TASK ITEM: Work through the records below and copy every line that includes "szklanka".

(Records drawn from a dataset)
════

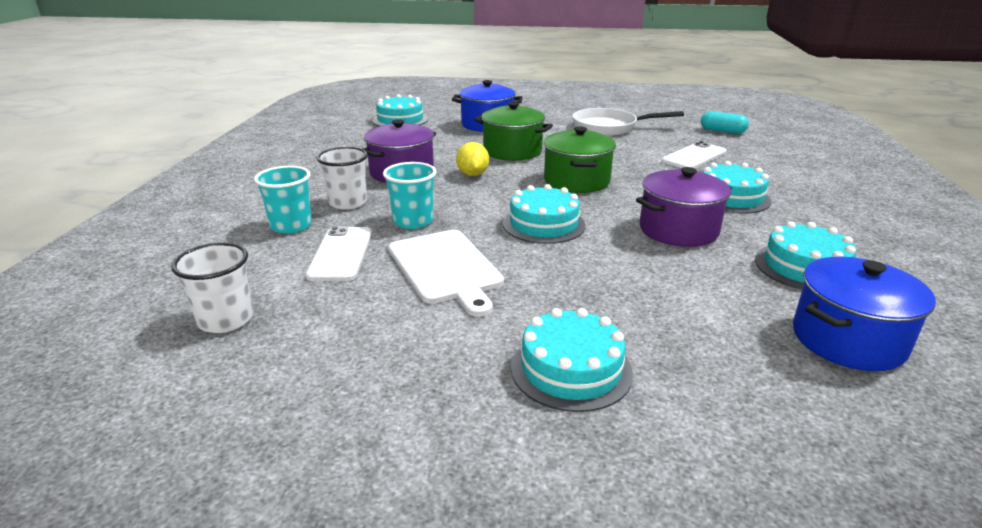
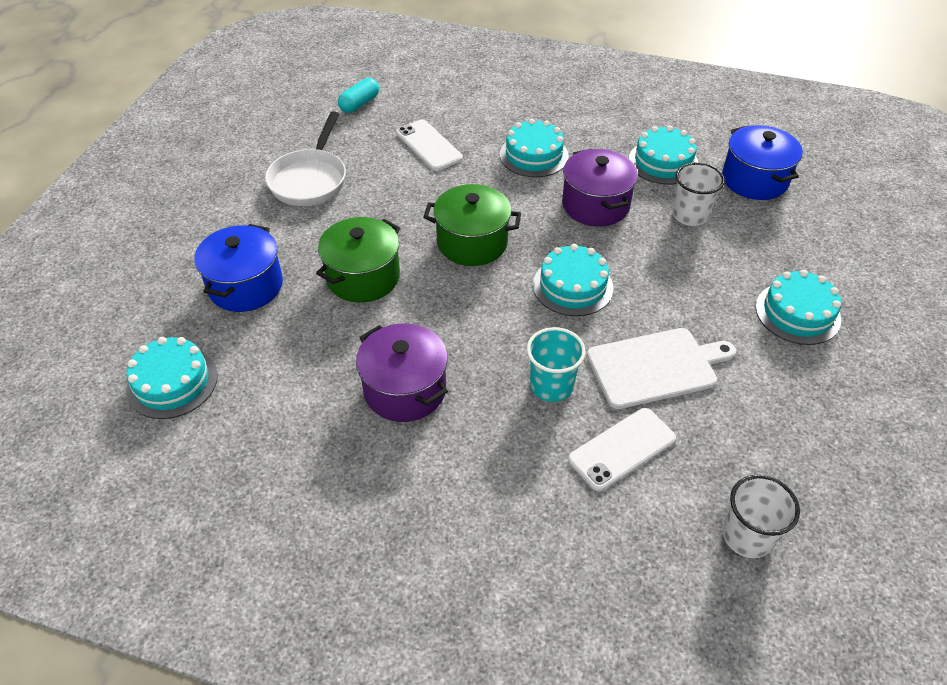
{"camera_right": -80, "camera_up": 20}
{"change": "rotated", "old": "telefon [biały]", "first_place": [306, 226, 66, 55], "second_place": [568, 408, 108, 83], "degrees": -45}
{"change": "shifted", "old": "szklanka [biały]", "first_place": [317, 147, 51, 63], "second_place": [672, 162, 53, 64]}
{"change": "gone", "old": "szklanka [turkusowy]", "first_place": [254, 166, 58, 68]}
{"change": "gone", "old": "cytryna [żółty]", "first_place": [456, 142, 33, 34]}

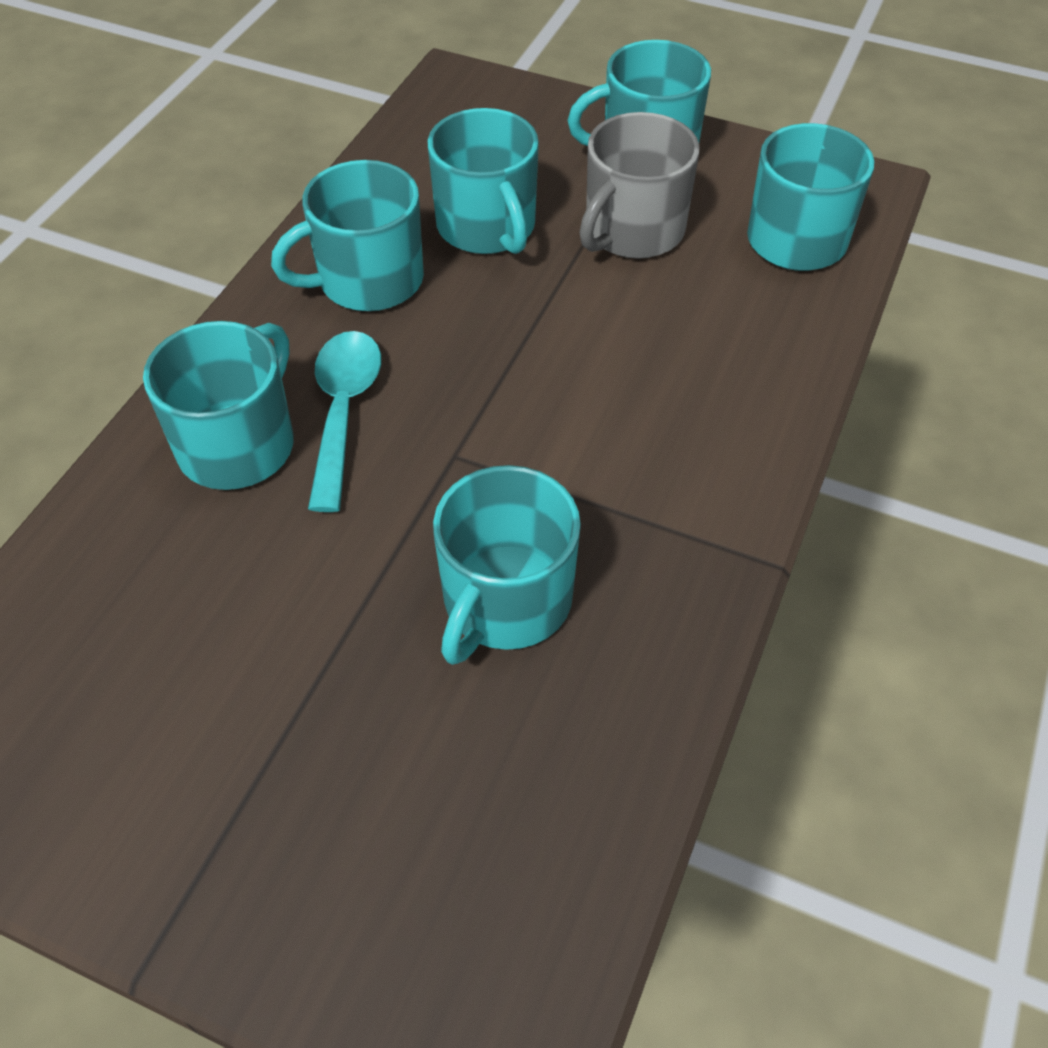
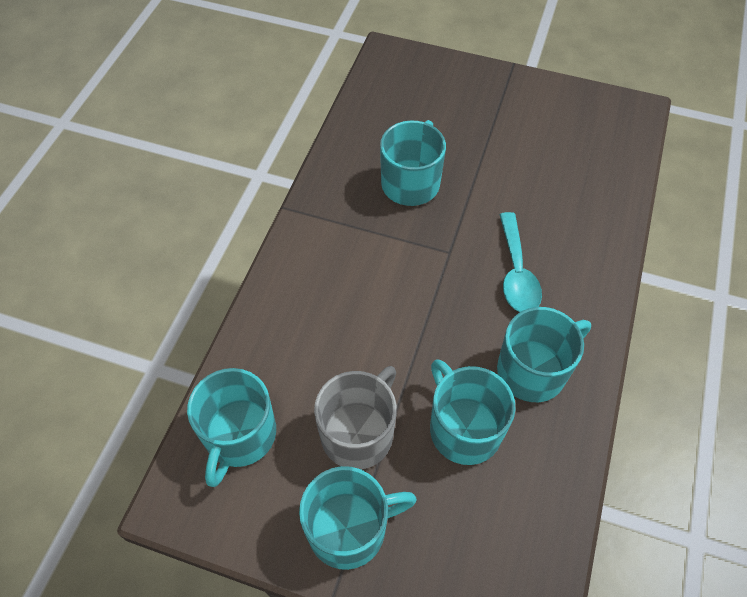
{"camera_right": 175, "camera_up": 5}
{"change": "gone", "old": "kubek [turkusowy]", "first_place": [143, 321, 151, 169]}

════

RESPONSE TO THIS EXERCISE:
{"change": "shifted", "old": "szklanka [biały]", "first_place": [317, 147, 51, 63], "second_place": [672, 162, 53, 64]}
{"change": "gone", "old": "szklanka [turkusowy]", "first_place": [254, 166, 58, 68]}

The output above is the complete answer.